[Per-object count records]
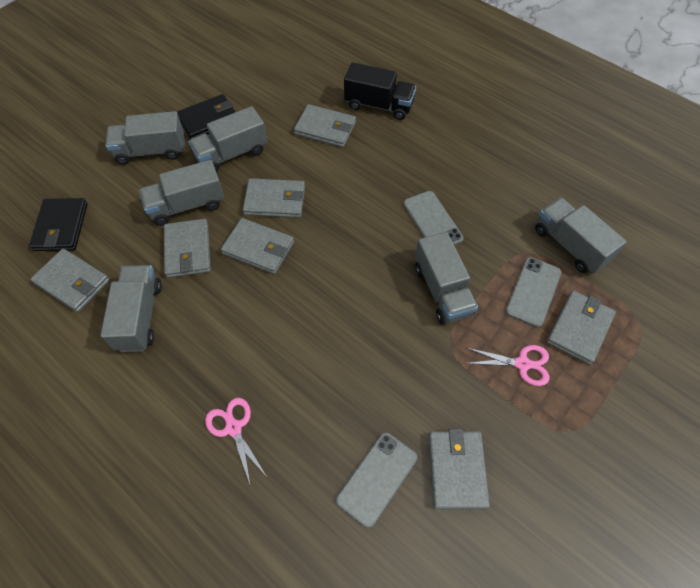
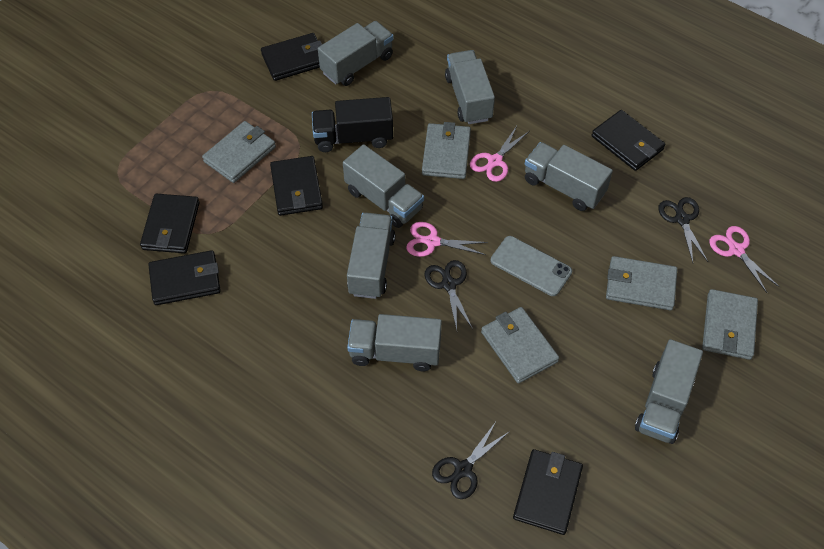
black scissors: none = 0 -> [424,260,473,330] [432,422,510,499] [658,197,708,262] = 3
black wallet: [29,198,88,251] [177,94,235,139] = 2 -> [140,194,200,253] [148,250,221,305] [261,33,322,81] [270,156,323,216] [513,449,583,535] [592,110,665,171] = 6
grey phone: [336,432,417,528] [403,191,463,245] [505,257,561,327] = 3 -> [491,236,572,296] = 1
grey truck: [101,265,162,352] [105,111,184,165] [139,160,224,226] [188,106,267,172] [415,232,478,324] [535,197,627,274] = 6 -> [318,21,394,86] [343,144,424,228] [347,213,395,299] [347,314,442,371] [445,50,495,124] [525,142,613,211] [635,339,703,444] = 7
grey wallet: [30,248,110,312] [164,219,211,278] [221,218,294,274] [243,178,305,218] [294,104,356,147] [428,428,490,510] [546,291,616,365] = 7 -> [202,121,276,183] [422,122,471,179] [481,307,559,384] [606,256,677,310] [702,289,758,360] = 5
pink scissors: [205,398,267,487] [465,345,550,386] = 2 -> [406,222,488,257] [470,126,529,182] [709,226,779,293] = 3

TASK OBJECTIVE: Count every line of the records above in which the string "black" appears. The number alone is to be given.

ANSWER TO THIS TASK: 2